**Version comparison data:**

- Opening Delimiter -

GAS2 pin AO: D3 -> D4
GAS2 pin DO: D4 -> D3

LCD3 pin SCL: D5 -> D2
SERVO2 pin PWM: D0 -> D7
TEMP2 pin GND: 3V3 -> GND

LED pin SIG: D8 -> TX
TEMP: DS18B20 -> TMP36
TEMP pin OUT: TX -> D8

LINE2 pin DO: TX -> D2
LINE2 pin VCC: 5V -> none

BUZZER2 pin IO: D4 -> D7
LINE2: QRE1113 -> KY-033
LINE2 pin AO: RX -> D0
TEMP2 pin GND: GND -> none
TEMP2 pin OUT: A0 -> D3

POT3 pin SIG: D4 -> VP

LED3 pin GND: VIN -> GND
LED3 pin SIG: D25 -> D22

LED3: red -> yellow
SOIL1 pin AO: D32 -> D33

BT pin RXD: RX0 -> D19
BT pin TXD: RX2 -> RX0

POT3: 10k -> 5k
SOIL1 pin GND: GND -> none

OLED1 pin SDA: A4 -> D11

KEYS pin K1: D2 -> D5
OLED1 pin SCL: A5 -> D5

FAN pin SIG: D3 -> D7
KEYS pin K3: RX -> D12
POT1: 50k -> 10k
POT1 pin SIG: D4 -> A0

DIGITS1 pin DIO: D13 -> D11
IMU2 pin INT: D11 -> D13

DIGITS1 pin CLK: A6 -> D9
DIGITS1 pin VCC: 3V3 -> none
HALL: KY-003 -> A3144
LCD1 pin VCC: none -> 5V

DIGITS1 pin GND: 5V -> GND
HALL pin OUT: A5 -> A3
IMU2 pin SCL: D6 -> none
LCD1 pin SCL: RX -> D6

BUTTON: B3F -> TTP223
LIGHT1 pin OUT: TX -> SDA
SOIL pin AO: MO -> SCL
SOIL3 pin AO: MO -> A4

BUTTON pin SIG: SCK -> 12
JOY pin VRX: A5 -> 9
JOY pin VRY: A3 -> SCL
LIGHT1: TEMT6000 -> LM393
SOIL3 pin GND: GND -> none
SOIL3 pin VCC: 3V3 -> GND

- Closing Delimiter -

Whenever the string "BUTTON" turns up in a line of the data, copy that line.

BUTTON: B3F -> TTP223
BUTTON pin SIG: SCK -> 12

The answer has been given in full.